EXERCISE GOAL
Scan the records for the string "SONAR" and copy every line that holds it.

DATA EXTRACT

• • • • • • •

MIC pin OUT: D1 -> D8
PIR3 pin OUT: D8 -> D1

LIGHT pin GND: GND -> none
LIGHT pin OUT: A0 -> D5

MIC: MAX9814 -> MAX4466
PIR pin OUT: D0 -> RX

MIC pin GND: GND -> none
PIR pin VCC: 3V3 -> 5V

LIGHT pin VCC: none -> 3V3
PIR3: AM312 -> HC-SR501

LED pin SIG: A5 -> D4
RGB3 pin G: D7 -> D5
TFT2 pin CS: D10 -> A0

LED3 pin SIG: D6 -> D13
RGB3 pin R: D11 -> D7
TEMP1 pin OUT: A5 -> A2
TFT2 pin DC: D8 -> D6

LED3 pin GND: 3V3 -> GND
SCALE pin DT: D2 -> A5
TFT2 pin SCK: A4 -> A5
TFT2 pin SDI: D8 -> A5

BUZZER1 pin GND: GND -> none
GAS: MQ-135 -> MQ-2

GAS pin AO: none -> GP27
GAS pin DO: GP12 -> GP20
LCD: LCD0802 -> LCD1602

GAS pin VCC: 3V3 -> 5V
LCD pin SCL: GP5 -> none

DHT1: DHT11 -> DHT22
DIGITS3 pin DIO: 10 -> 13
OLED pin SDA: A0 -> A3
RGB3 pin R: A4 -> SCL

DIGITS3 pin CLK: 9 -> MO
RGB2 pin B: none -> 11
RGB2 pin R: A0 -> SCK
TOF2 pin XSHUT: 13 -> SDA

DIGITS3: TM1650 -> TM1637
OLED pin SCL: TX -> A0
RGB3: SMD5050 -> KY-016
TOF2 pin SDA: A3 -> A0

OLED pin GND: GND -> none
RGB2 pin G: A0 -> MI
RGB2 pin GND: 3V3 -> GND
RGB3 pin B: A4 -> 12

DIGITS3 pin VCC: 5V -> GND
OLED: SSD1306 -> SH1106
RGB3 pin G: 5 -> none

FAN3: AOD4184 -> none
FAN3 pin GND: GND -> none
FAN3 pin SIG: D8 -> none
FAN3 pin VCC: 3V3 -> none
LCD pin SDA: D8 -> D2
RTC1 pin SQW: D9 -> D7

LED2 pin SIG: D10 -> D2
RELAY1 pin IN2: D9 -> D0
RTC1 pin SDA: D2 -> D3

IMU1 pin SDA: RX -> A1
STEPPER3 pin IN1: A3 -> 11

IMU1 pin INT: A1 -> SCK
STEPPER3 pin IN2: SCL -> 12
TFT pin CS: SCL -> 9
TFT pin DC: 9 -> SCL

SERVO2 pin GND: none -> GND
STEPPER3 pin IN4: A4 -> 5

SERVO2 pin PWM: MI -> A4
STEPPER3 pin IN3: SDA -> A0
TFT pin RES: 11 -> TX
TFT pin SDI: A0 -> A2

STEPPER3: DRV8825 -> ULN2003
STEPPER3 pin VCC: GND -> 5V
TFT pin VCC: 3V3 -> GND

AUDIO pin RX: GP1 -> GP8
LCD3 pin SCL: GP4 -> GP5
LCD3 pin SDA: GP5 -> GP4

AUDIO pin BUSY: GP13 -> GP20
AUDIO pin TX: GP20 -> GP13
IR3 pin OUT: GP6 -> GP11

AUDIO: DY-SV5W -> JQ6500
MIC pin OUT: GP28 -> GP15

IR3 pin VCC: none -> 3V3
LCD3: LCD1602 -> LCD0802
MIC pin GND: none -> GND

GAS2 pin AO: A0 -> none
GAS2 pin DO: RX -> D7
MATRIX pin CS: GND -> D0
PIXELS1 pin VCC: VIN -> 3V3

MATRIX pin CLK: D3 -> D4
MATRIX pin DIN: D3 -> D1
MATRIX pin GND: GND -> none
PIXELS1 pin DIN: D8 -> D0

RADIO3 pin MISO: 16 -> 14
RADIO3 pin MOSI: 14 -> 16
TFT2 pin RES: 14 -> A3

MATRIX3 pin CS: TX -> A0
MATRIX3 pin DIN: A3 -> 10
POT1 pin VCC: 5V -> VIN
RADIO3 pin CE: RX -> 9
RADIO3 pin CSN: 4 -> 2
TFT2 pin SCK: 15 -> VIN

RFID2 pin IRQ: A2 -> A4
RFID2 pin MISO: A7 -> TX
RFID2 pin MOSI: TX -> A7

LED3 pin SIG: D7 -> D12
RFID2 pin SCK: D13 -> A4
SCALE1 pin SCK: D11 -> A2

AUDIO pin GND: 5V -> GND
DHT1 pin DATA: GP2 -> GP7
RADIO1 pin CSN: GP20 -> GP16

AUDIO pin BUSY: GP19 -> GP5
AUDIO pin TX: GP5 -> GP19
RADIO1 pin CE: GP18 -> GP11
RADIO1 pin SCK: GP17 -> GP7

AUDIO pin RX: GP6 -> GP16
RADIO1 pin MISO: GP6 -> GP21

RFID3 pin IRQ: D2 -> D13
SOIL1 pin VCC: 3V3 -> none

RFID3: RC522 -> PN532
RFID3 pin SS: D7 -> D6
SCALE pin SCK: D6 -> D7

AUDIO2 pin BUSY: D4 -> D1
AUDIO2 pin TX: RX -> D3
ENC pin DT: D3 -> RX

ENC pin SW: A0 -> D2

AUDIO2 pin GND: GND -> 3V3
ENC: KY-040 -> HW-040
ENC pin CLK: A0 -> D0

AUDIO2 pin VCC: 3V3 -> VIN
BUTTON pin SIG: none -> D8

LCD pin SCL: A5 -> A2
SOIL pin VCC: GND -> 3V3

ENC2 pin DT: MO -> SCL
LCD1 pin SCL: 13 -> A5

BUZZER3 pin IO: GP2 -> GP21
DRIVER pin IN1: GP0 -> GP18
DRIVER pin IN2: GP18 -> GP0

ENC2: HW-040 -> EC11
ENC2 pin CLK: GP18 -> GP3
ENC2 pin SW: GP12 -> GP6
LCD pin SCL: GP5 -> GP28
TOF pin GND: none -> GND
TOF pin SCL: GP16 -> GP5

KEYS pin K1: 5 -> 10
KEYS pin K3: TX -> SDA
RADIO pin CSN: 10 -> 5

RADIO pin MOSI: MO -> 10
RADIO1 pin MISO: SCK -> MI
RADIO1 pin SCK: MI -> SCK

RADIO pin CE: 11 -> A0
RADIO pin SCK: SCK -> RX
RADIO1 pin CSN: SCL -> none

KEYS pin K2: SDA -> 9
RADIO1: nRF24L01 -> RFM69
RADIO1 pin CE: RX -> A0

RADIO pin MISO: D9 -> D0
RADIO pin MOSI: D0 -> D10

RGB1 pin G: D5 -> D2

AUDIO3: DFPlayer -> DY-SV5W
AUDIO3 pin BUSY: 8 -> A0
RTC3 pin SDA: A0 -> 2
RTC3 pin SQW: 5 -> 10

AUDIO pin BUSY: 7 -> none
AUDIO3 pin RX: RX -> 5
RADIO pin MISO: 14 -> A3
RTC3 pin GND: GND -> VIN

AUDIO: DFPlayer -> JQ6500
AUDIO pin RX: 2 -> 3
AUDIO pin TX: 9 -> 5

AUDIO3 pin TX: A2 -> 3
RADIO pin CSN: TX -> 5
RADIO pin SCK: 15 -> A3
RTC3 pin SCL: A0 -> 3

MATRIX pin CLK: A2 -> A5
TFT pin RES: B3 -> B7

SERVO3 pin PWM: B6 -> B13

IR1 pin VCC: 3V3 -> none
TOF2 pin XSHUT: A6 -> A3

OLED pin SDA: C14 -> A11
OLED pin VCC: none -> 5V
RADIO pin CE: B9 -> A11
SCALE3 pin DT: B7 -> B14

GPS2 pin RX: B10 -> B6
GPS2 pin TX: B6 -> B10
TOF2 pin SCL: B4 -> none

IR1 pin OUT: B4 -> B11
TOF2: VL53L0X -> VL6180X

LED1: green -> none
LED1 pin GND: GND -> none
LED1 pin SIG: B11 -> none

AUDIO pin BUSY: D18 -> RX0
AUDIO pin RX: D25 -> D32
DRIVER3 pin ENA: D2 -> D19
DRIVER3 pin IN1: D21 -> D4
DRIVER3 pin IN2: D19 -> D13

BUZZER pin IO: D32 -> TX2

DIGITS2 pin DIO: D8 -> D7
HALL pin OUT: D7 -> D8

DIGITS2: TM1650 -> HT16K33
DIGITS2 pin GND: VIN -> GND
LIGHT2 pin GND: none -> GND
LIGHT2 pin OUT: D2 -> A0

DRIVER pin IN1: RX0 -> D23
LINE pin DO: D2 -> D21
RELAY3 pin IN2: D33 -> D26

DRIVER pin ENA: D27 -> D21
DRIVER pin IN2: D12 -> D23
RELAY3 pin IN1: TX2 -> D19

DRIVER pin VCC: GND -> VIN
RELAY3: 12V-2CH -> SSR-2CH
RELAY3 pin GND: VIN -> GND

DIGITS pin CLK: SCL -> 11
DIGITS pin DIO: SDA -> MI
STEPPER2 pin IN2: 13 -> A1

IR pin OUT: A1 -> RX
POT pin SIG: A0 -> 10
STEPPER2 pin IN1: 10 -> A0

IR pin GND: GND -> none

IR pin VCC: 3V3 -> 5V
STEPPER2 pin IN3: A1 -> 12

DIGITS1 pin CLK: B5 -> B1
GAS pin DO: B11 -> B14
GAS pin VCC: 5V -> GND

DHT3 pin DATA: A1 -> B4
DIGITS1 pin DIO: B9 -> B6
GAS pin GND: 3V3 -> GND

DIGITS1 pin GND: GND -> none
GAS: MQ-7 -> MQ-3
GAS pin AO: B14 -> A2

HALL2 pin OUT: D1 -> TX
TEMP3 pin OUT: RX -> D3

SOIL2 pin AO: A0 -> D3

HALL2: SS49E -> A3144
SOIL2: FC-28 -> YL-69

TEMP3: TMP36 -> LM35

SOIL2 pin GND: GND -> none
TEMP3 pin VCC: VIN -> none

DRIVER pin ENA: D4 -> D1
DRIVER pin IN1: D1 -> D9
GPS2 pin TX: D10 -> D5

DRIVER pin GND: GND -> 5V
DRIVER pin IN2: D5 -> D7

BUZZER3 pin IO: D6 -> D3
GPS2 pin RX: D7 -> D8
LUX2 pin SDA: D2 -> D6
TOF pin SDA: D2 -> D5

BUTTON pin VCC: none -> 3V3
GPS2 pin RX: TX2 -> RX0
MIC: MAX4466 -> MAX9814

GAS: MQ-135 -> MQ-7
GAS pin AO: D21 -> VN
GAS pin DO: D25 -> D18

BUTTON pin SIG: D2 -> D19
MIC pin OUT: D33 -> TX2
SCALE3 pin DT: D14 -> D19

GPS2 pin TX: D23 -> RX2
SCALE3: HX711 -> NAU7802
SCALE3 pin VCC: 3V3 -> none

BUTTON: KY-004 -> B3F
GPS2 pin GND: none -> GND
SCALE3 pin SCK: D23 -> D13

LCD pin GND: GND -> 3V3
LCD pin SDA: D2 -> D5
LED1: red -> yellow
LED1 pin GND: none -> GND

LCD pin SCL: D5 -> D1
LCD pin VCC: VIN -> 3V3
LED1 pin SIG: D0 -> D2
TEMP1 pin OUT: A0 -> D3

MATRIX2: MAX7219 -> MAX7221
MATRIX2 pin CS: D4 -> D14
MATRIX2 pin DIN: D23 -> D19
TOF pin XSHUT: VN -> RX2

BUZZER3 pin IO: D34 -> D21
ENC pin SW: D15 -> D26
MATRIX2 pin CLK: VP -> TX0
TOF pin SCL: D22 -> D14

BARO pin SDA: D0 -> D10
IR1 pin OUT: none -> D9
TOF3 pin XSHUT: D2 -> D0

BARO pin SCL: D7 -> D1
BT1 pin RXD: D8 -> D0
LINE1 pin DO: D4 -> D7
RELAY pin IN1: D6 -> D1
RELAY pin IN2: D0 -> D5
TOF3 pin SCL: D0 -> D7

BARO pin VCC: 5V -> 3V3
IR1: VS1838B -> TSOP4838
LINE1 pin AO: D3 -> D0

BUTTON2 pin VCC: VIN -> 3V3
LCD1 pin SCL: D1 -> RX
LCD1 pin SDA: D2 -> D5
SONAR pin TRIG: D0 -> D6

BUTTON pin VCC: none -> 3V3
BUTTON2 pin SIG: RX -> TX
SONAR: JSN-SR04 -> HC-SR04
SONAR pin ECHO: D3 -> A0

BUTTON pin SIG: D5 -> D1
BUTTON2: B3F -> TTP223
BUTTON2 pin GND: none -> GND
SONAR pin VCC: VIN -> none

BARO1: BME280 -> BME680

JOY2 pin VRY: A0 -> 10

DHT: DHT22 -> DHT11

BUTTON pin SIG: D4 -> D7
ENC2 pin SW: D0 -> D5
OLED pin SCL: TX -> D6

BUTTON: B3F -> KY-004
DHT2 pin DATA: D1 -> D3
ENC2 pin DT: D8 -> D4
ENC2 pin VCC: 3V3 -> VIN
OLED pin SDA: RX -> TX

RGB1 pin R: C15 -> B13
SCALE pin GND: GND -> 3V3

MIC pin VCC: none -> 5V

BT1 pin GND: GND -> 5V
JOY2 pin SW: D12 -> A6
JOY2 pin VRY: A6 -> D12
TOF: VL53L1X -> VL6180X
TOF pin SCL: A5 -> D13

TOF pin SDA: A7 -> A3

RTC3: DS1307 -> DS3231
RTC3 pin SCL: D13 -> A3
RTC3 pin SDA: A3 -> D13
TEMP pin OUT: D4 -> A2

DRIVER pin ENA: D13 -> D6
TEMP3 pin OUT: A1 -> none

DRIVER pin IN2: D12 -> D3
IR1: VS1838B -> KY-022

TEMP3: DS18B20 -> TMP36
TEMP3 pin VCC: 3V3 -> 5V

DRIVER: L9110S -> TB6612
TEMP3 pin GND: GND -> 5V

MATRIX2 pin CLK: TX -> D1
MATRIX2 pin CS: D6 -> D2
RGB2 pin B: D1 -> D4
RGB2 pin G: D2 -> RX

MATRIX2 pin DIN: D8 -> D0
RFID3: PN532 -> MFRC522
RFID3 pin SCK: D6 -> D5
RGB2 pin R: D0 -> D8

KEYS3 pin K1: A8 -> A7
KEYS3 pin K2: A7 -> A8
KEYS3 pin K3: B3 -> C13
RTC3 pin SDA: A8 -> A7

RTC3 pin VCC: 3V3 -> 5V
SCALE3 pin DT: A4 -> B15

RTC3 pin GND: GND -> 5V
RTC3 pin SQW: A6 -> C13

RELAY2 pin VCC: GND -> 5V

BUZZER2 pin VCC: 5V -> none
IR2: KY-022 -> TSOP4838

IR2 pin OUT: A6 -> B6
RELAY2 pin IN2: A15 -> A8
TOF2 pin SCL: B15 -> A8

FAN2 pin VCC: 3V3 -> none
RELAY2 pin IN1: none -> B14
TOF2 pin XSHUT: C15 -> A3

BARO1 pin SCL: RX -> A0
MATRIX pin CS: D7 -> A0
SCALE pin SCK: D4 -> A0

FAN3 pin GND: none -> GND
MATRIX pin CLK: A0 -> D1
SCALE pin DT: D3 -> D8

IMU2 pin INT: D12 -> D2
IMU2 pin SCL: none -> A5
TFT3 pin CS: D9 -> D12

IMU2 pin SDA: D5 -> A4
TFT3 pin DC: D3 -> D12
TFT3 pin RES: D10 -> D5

• • • • • • •

RESULT OF THIS TASK
SONAR pin TRIG: D0 -> D6
SONAR: JSN-SR04 -> HC-SR04
SONAR pin ECHO: D3 -> A0
SONAR pin VCC: VIN -> none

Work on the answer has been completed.